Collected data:
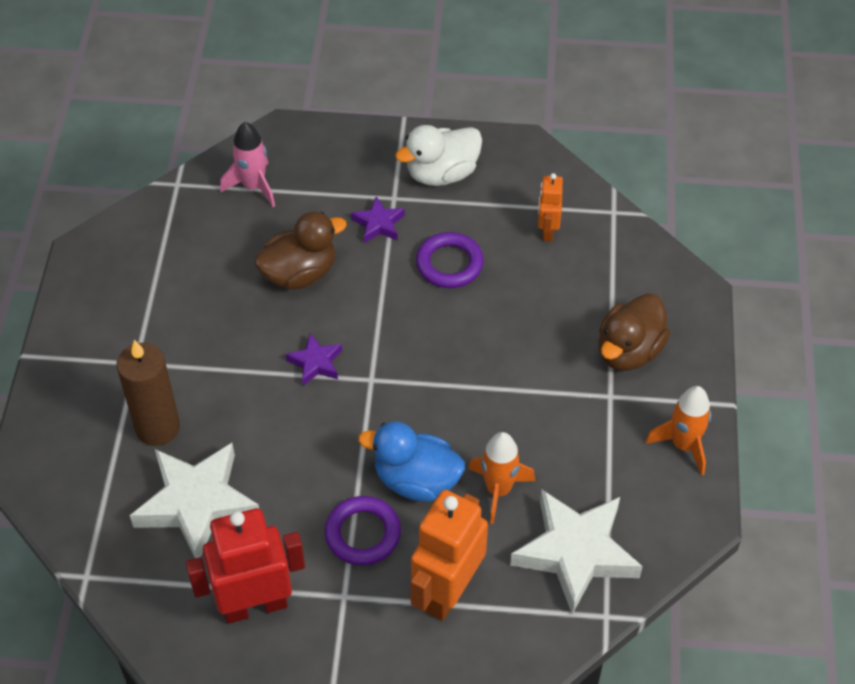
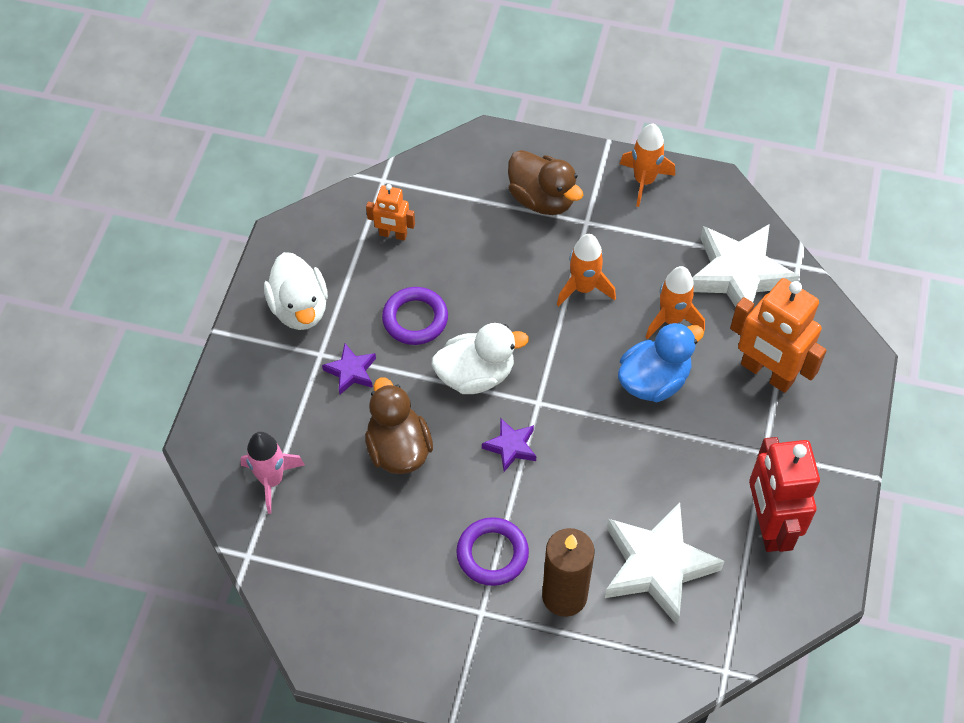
camera: 80 degrees left, 5 degrees up
(363, 534) = (704, 430): purple ring -> purple ring (492, 554)
(393, 323) = (476, 375): none -> white duck
(416, 480) = (654, 381): blue duck -> blue duck turned 150 degrees counterclockwise
(521, 403) = (583, 288): none -> orange rocket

Work item — Could you work out how many lines in the records include "degrees"? Answer with the number only.

Task answer — 2